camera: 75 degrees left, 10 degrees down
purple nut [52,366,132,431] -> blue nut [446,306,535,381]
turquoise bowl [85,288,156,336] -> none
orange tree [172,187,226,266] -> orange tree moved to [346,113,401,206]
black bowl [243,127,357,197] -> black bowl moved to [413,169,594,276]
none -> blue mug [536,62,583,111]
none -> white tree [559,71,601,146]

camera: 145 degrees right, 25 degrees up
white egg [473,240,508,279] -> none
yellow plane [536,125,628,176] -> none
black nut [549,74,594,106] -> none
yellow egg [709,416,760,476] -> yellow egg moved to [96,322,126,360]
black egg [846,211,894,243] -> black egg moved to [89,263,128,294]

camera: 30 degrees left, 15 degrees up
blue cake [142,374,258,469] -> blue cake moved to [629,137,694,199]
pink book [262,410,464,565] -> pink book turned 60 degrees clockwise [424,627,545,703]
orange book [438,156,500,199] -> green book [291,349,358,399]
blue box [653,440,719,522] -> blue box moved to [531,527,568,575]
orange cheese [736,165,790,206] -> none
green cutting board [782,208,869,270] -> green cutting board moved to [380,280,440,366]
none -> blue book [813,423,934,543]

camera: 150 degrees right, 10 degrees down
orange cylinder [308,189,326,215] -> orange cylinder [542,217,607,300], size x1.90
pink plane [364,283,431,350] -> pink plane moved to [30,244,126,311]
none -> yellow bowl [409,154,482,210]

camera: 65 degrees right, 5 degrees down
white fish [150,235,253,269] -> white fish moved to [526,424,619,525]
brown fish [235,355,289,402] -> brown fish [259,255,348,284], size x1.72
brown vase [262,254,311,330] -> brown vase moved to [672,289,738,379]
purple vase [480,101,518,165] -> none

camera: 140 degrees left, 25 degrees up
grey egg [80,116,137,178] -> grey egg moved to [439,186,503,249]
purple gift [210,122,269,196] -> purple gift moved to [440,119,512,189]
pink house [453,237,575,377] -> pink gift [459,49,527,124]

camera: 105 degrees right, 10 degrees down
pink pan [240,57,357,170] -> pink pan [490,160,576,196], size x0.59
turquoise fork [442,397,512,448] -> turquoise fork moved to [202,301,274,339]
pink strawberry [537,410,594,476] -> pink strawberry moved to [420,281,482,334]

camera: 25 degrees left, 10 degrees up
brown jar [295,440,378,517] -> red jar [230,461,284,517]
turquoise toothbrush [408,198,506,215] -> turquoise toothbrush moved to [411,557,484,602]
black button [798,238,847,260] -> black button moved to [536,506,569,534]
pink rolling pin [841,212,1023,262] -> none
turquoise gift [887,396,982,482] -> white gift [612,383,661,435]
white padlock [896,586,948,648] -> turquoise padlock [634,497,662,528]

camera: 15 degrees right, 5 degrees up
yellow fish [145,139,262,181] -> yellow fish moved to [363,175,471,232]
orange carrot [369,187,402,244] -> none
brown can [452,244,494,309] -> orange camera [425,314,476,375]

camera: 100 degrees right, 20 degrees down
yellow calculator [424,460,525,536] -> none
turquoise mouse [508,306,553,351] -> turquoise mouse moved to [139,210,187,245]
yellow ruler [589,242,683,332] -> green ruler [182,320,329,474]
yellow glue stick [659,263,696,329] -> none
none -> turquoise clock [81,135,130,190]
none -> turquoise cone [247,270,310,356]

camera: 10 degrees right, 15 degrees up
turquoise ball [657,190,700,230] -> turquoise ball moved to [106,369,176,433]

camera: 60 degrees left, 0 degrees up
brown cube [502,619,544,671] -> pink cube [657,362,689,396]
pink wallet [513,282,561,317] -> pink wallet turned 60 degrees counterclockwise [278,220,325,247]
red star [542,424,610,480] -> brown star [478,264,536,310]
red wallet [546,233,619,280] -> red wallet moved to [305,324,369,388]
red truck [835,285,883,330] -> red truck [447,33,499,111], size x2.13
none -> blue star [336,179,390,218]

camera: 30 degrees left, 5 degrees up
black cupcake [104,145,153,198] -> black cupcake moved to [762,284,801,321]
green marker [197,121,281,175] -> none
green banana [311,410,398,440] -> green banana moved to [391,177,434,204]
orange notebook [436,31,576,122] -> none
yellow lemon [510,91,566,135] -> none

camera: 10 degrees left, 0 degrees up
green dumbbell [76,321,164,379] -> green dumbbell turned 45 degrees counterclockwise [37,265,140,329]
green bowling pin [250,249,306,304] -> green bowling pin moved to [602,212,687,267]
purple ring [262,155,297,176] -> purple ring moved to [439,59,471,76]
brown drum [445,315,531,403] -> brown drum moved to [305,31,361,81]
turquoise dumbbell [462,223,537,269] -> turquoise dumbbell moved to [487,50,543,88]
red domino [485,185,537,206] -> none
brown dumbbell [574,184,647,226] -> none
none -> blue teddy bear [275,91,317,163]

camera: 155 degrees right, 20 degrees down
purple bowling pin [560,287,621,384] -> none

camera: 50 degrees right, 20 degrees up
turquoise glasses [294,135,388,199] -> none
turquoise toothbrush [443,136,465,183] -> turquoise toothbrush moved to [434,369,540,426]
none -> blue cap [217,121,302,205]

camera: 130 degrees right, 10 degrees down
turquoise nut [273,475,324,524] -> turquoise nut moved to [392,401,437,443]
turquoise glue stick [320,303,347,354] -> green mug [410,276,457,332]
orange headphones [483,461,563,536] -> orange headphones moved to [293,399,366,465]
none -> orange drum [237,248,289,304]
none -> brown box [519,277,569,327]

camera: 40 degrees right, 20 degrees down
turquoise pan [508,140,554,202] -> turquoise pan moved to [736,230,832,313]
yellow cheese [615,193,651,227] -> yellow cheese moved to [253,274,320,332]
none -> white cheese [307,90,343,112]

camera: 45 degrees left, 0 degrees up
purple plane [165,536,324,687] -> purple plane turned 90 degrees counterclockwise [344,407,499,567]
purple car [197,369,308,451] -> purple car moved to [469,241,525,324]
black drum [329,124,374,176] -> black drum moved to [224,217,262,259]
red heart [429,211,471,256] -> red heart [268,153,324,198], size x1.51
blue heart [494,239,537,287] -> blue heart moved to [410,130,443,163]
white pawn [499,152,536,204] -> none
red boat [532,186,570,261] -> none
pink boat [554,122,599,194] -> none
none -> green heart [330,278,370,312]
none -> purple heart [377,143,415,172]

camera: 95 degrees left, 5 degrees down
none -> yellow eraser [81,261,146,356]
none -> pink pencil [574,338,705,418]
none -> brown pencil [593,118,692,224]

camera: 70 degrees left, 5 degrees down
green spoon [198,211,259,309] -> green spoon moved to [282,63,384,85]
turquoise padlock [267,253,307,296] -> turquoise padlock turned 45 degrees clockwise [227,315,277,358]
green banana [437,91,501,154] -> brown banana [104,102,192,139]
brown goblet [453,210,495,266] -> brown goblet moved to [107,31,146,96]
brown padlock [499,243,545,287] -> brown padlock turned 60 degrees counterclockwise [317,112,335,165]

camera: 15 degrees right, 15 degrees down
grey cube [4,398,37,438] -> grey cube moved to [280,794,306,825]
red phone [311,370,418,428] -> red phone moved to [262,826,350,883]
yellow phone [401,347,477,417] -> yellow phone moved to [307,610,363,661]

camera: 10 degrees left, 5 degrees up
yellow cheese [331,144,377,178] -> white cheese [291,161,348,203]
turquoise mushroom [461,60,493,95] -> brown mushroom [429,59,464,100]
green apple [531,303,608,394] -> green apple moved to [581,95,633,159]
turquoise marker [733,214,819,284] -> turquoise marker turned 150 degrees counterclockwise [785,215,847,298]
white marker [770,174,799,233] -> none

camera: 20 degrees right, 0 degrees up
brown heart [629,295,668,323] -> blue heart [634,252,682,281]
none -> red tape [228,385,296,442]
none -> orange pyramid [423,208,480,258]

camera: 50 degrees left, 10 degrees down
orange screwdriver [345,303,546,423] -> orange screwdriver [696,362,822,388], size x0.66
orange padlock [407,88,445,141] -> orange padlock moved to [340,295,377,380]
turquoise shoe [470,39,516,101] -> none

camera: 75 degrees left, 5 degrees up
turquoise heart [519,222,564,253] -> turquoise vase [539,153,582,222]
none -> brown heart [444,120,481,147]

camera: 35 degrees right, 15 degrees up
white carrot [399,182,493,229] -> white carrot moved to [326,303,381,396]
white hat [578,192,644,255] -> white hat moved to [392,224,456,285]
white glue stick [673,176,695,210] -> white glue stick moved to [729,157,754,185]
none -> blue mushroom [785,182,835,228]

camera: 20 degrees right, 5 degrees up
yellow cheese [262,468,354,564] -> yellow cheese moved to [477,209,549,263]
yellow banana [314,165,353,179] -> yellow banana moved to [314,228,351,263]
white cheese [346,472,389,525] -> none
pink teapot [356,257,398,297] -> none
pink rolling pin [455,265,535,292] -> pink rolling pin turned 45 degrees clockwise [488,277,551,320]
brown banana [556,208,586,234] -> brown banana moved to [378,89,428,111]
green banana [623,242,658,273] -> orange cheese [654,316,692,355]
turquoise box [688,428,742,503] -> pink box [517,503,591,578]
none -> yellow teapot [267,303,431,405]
□ □ □ □ □
▶ Work order
All lines in the data above from the one with "none -> turquoise cone [247,270,310,356]" through the one with "brown cube [502,619,544,671]" must be repeated exactly, and no others.

▶ Exercise result
none -> turquoise cone [247,270,310,356]

camera: 10 degrees right, 15 degrees up
turquoise ball [657,190,700,230] -> turquoise ball moved to [106,369,176,433]

camera: 60 degrees left, 0 degrees up
brown cube [502,619,544,671] -> pink cube [657,362,689,396]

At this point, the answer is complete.